**Records supplied:**
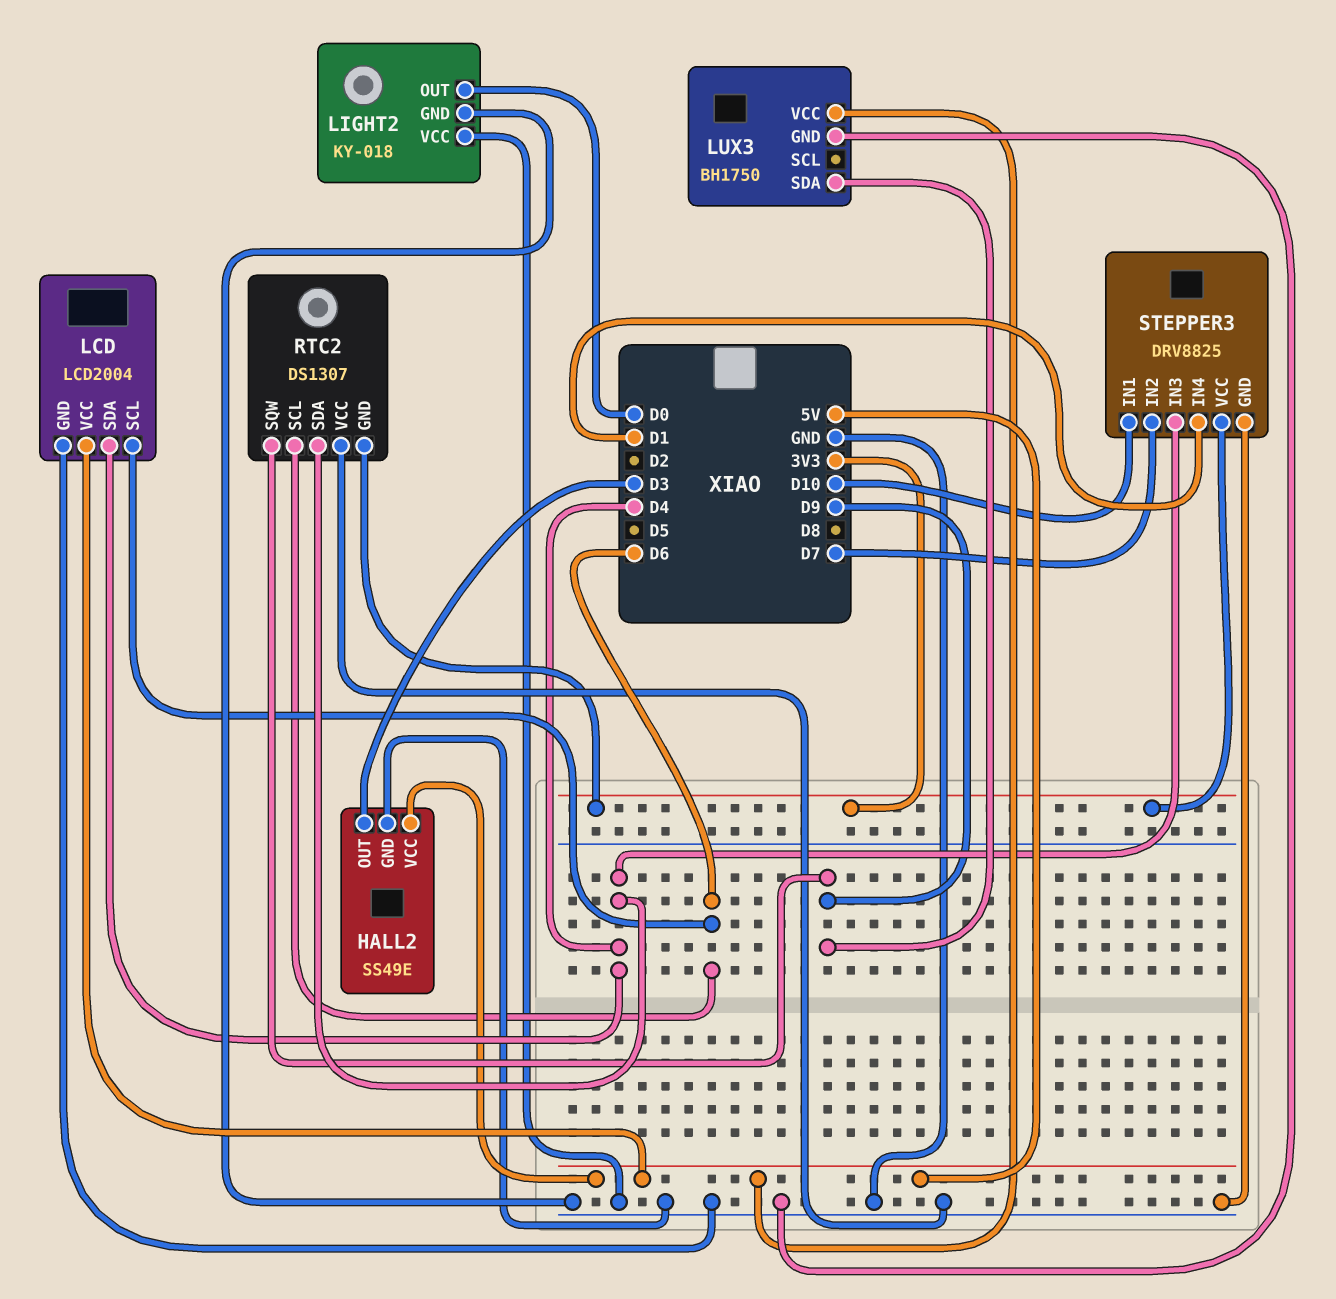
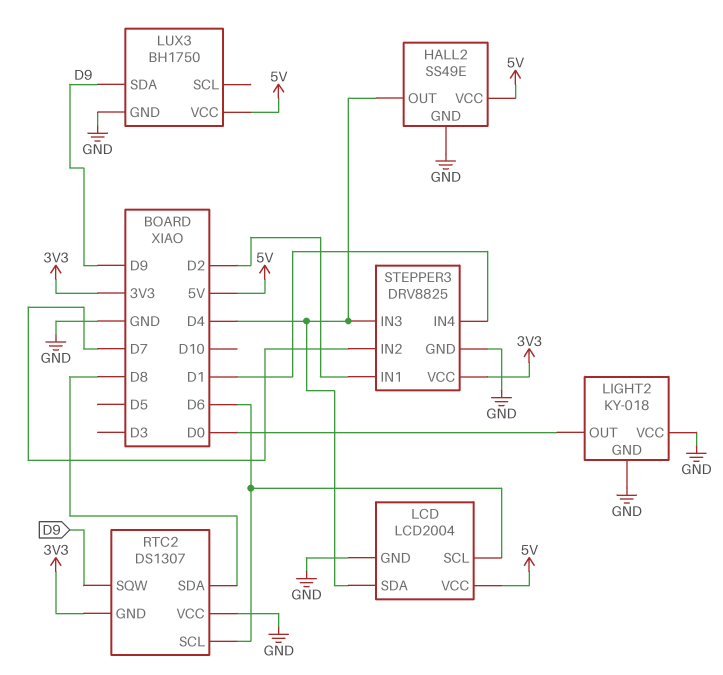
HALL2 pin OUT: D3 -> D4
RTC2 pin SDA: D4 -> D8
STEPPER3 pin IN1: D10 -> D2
* * *
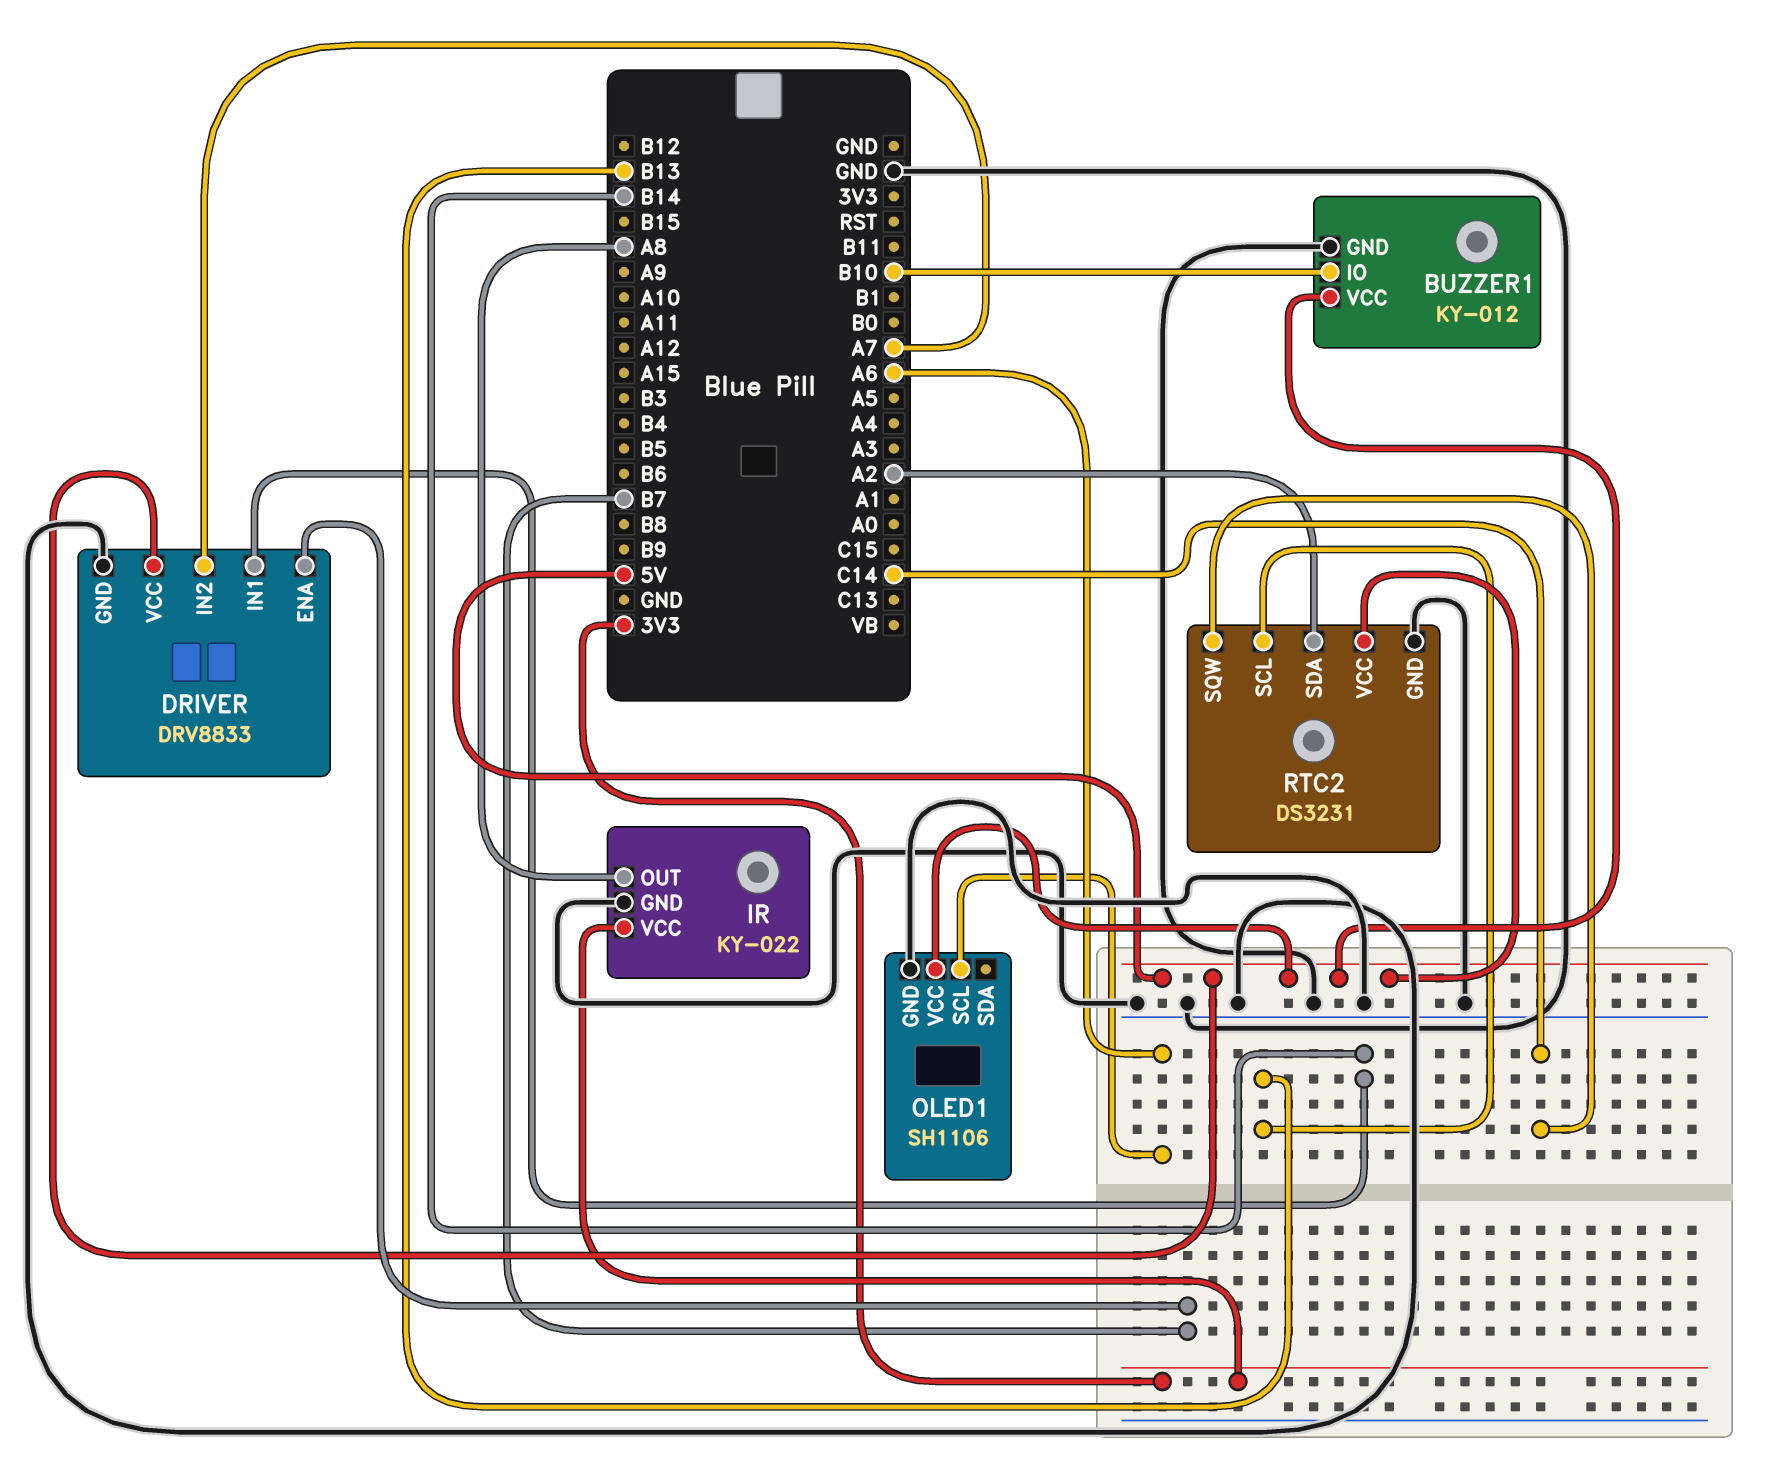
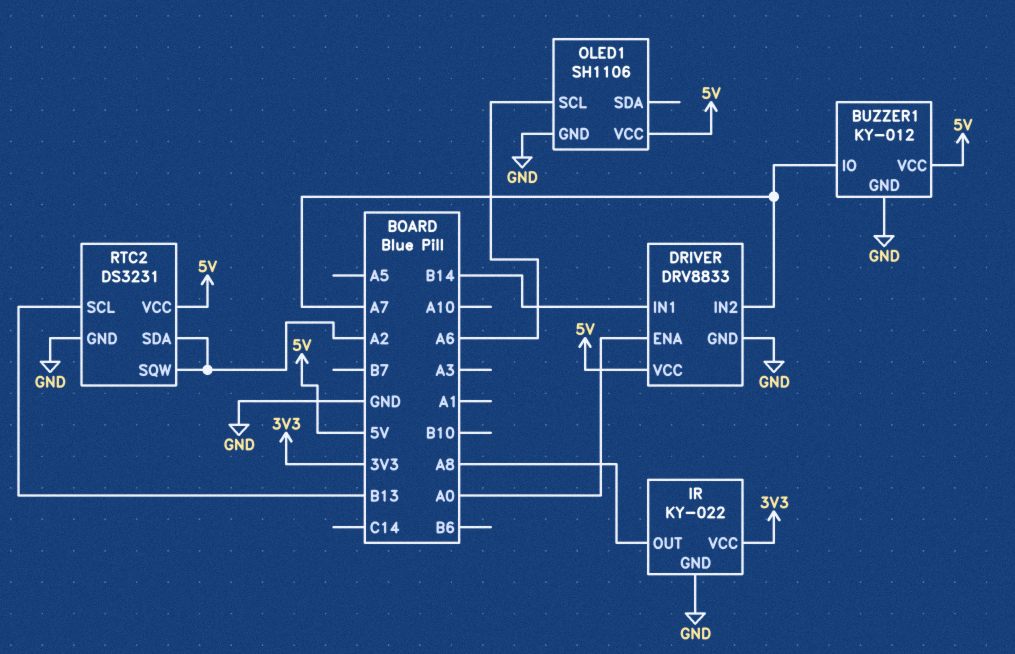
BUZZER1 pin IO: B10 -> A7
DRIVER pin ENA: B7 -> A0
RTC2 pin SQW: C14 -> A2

**Assignment:**
Print again the lines of the entries above that fall between the line holding "BUZZER1 pin IO: B10 -> A7" and the line holding "RTC2 pin SQW: C14 -> A2", inclusive, exactly as they stand.

**Finished task:**
BUZZER1 pin IO: B10 -> A7
DRIVER pin ENA: B7 -> A0
RTC2 pin SQW: C14 -> A2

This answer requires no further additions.